> **What this task involves**
Below are the entries to work from; restate word for word the portion that opens with the line containing "camera: 45 degrees left, 5 degrees up" and closes with the line containing "135 degrees clockwise |", keeping both.

> **Information supplied**
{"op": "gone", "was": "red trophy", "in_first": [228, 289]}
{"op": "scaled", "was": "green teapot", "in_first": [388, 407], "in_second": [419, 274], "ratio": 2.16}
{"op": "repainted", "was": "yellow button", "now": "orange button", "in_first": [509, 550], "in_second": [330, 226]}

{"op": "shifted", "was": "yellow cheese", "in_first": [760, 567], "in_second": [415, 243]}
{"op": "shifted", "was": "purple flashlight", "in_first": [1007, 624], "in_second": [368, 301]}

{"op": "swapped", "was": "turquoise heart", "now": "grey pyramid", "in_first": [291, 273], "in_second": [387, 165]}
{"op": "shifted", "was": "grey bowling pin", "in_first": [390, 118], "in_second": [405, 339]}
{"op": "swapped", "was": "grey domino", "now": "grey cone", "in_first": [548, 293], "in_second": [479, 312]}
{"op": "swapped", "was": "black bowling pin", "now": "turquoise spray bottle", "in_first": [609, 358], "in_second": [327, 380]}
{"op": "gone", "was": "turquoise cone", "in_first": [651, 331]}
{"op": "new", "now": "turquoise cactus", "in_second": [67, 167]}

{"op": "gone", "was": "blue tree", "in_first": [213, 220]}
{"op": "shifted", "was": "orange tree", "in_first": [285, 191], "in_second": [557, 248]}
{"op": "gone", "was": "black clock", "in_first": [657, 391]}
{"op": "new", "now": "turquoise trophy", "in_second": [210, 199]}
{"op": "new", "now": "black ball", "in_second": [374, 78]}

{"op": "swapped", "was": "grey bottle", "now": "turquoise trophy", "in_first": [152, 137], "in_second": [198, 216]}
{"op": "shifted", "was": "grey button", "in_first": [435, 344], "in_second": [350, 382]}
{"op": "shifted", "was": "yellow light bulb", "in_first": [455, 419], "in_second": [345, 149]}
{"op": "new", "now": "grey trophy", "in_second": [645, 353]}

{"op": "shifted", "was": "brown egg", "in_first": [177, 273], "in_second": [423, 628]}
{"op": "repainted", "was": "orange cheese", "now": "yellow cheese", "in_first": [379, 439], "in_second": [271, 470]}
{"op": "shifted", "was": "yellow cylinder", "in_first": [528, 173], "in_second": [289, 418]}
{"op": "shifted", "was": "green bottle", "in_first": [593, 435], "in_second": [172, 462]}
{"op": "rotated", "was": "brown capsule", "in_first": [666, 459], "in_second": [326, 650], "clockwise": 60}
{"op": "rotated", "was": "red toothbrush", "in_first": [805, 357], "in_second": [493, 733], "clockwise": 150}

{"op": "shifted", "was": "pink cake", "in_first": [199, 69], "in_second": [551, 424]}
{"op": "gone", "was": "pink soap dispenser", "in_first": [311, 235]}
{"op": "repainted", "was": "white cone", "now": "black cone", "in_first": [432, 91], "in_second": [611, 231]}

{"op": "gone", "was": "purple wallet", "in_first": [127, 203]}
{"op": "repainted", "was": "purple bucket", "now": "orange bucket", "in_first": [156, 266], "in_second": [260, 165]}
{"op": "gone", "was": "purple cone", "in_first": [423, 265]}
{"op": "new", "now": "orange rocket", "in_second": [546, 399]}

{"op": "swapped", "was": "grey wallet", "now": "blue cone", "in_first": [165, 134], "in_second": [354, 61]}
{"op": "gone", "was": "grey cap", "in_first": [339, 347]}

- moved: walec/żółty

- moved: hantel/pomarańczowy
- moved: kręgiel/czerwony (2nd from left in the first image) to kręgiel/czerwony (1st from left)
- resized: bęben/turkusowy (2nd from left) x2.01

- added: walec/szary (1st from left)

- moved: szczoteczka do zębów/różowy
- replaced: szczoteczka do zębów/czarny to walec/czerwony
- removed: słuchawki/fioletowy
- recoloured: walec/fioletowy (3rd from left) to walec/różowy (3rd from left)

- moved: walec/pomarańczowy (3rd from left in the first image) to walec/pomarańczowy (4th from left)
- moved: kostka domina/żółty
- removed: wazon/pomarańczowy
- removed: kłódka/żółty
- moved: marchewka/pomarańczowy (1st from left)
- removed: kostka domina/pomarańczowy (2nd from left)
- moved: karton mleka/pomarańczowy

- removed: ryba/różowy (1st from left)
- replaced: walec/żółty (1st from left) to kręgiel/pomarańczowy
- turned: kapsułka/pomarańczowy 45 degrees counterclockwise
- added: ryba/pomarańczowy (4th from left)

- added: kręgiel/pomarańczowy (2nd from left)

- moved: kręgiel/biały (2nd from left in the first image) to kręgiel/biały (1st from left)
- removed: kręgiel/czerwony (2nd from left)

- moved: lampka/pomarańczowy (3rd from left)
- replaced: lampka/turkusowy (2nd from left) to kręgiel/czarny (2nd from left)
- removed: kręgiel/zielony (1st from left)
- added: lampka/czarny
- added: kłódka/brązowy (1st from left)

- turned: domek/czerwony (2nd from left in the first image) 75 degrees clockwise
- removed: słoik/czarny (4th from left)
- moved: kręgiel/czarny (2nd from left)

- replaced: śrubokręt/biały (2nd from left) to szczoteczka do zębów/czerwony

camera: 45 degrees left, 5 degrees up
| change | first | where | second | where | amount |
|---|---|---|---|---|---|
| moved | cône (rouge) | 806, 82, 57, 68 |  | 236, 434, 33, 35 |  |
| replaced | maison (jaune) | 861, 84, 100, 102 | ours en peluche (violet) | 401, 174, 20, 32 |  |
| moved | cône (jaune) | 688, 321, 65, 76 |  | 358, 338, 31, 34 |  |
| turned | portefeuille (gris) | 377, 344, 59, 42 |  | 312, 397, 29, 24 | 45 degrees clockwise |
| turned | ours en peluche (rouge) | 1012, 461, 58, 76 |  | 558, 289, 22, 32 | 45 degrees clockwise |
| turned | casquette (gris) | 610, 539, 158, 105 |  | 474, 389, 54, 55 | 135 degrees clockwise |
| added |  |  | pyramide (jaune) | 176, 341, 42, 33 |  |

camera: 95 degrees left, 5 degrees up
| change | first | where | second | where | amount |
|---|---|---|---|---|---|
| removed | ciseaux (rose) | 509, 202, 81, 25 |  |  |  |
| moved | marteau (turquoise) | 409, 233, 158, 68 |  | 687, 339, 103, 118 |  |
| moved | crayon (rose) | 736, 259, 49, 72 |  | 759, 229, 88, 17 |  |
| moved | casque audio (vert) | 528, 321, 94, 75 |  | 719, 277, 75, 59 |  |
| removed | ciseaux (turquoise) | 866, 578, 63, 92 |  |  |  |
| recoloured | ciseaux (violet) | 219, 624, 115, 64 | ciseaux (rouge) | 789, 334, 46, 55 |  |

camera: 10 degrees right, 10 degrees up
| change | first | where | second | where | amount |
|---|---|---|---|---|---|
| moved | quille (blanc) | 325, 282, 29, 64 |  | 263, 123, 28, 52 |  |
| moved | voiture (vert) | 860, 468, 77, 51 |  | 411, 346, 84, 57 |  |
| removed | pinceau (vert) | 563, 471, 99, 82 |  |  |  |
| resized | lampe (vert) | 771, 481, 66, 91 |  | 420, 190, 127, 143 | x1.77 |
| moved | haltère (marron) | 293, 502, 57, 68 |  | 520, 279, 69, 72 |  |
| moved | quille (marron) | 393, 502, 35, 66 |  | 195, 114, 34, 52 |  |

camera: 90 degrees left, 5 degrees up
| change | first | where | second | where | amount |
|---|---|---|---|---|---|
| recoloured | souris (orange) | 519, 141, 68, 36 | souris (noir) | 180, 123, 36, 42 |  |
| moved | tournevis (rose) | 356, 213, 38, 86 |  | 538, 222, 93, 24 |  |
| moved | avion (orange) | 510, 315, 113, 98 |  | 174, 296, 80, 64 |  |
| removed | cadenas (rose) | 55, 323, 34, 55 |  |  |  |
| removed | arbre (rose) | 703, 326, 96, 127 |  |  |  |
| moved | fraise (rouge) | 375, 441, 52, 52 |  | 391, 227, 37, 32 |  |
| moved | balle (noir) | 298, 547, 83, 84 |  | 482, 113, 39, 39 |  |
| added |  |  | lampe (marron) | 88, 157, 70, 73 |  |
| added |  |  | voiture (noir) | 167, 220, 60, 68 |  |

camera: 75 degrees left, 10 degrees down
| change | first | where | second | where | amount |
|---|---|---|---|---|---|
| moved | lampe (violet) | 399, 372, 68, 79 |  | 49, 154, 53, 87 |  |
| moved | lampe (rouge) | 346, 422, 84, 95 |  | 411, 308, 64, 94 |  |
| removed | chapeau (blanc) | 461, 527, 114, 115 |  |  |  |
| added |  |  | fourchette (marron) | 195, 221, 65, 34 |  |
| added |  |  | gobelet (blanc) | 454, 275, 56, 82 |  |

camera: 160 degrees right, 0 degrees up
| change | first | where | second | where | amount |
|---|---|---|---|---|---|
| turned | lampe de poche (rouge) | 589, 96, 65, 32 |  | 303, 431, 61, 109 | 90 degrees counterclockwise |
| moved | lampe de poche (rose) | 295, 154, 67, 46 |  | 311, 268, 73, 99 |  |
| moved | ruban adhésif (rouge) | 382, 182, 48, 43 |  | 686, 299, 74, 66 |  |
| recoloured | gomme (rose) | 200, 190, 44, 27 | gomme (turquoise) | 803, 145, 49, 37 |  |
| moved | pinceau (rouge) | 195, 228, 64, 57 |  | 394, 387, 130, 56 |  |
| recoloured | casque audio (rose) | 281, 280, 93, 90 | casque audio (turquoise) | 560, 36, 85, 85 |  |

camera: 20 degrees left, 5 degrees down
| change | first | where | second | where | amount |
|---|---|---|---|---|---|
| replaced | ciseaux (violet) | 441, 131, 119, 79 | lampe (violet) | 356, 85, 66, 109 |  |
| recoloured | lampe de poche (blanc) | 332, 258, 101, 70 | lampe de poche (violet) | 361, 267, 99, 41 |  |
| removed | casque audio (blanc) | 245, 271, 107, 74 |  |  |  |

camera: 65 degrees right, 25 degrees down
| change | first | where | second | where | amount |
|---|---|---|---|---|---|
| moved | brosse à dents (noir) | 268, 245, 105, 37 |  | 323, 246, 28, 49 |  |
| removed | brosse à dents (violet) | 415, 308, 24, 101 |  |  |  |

> **Response**
camera: 45 degrees left, 5 degrees up
| change | first | where | second | where | amount |
|---|---|---|---|---|---|
| moved | cône (rouge) | 806, 82, 57, 68 |  | 236, 434, 33, 35 |  |
| replaced | maison (jaune) | 861, 84, 100, 102 | ours en peluche (violet) | 401, 174, 20, 32 |  |
| moved | cône (jaune) | 688, 321, 65, 76 |  | 358, 338, 31, 34 |  |
| turned | portefeuille (gris) | 377, 344, 59, 42 |  | 312, 397, 29, 24 | 45 degrees clockwise |
| turned | ours en peluche (rouge) | 1012, 461, 58, 76 |  | 558, 289, 22, 32 | 45 degrees clockwise |
| turned | casquette (gris) | 610, 539, 158, 105 |  | 474, 389, 54, 55 | 135 degrees clockwise |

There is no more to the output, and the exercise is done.